**Task description:**
Output exactly the lines that run from the start of the records to the line with "eraser (royal purple)", counting both ends, and skip the pictures.

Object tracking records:
━━━━━━━━━━━━━━━━━━━━
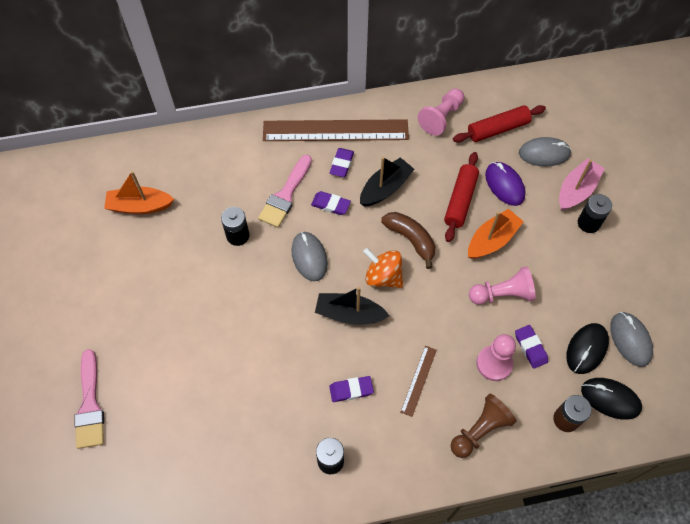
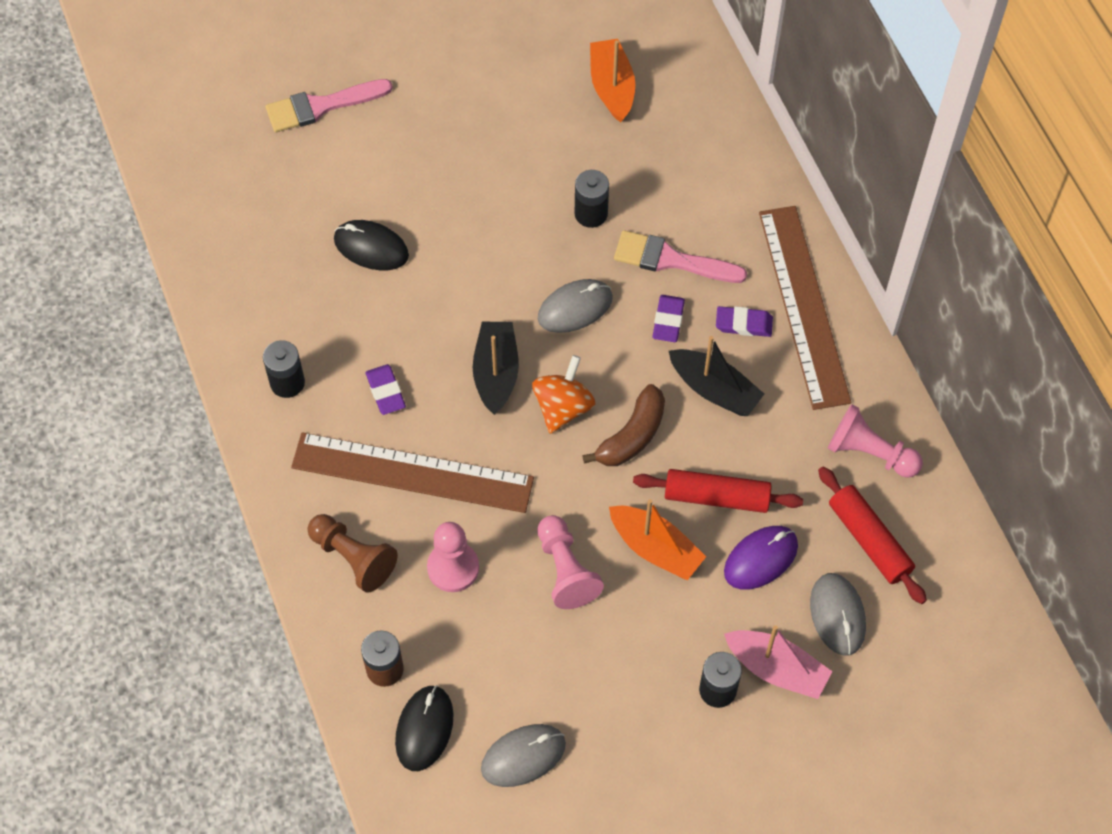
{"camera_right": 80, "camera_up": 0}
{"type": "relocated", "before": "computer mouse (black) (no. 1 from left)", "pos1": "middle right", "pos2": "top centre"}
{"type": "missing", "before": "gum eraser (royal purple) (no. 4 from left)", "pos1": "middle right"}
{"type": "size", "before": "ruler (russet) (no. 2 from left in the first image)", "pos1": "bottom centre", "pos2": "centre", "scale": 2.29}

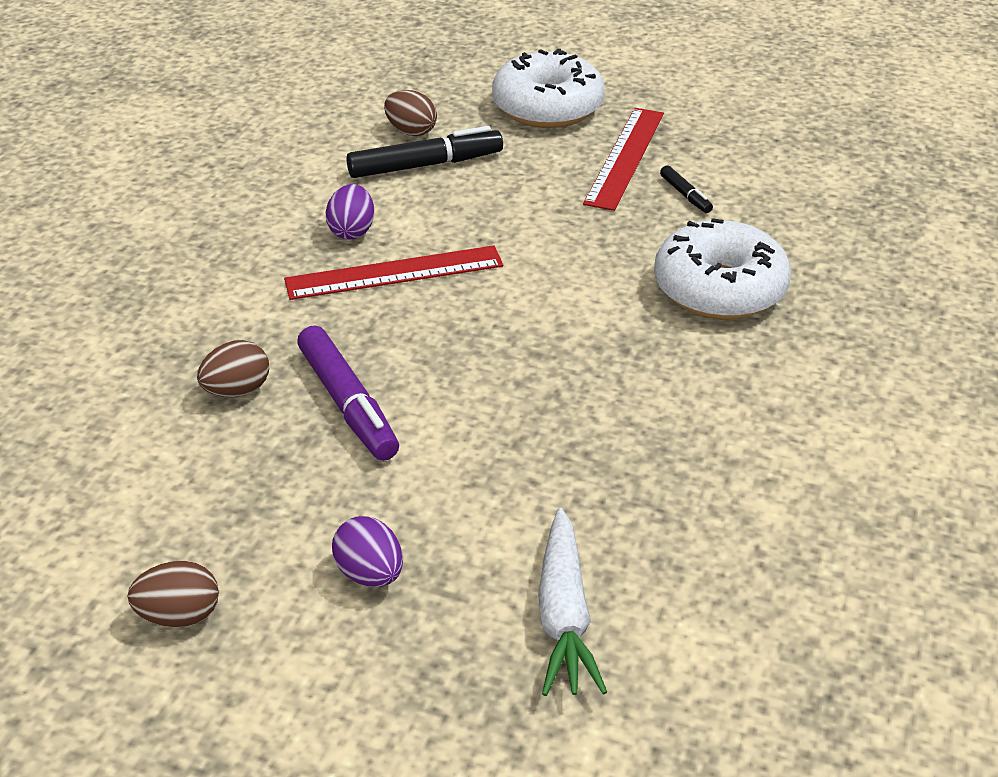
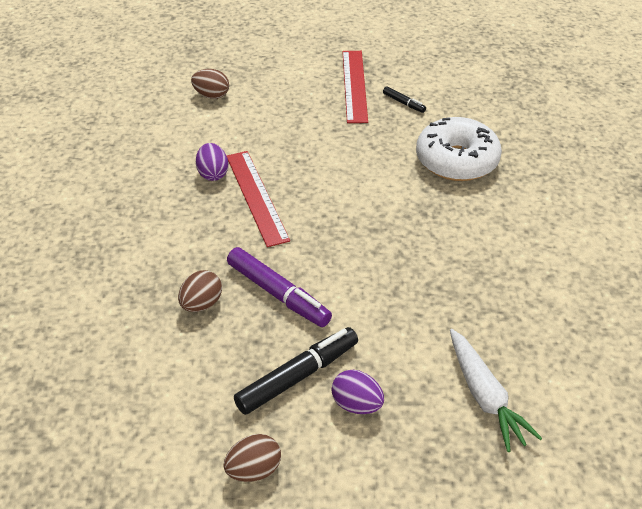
{"camera_right": -20, "camera_up": 5}
{"type": "missing", "before": "glazed donut (pure white) (no. 1 from left)", "pos1": "top centre"}
{"type": "relocated", "before": "felt pen (black) (no. 1 from left)", "pos1": "top centre", "pos2": "bottom centre"}
{"type": "spun", "before": "ruler (red) (no. 1 from left)", "pos1": "centre", "pos2": "centre", "turn": -75}

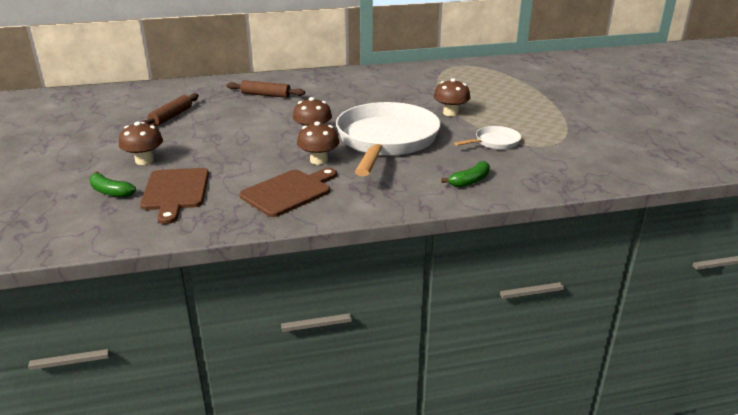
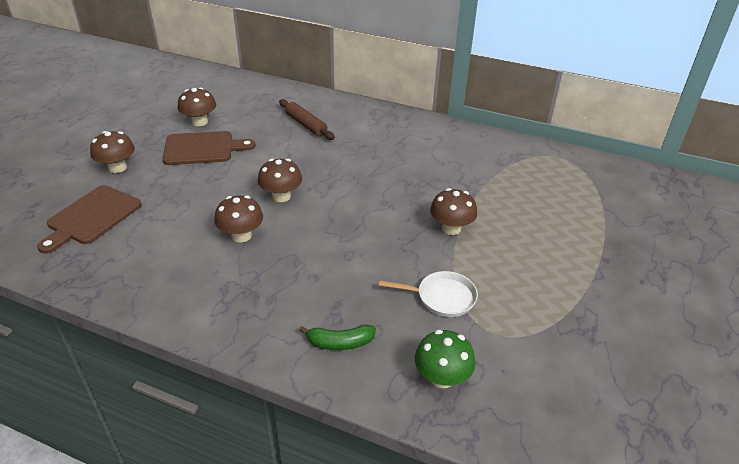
{"camera_right": 35, "camera_up": 10}
{"type": "exchanged", "before": "pastry roller (russet) (no. 1 from left)", "after": "toadstool (russet) (no. 2 from left)", "pos1": "top left", "pos2": "top left"}
{"type": "missing", "before": "frying pan (pure white) (no. 1 from left)", "pos1": "centre"}
{"type": "relocated", "before": "bread board (russet) (no. 2 from left)", "pos1": "centre", "pos2": "top left"}
{"type": "missing", "before": "banana fruit (emerald) (no. 1 from left)", "pos1": "middle left"}
{"type": "appeared", "after": "toadstool (emerald)", "pos2": "bottom centre"}

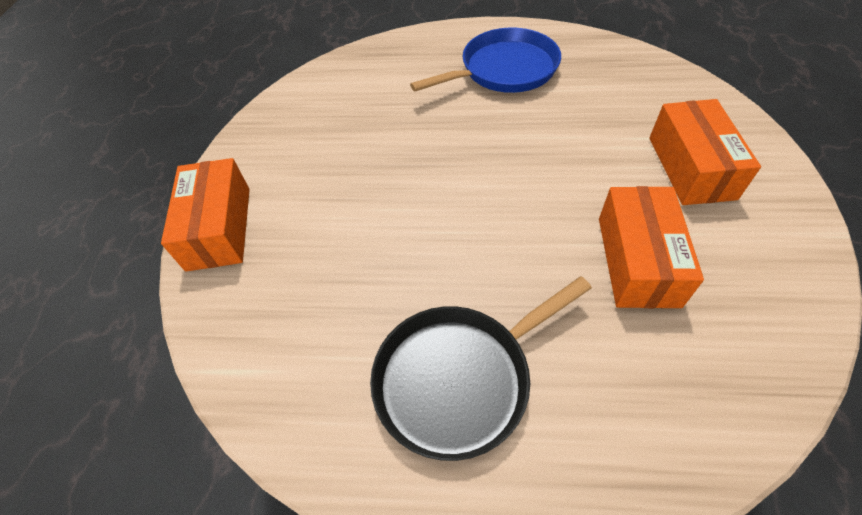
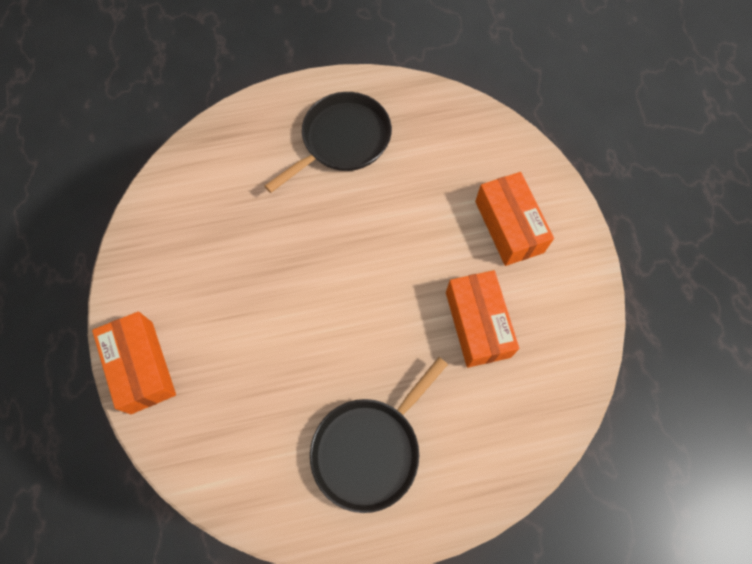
{"camera_right": -20, "camera_up": 15}
{"type": "colour", "before": "frying pan (blue)", "after": "frying pan (black) (no. 1 from left)", "pos1": "top centre", "pos2": "top centre"}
━━━━━━━━━━━━━━━━━━━━
**The answer:**
{"camera_right": 80, "camera_up": 0}
{"type": "relocated", "before": "computer mouse (black) (no. 1 from left)", "pos1": "middle right", "pos2": "top centre"}
{"type": "missing", "before": "gum eraser (royal purple) (no. 4 from left)", "pos1": "middle right"}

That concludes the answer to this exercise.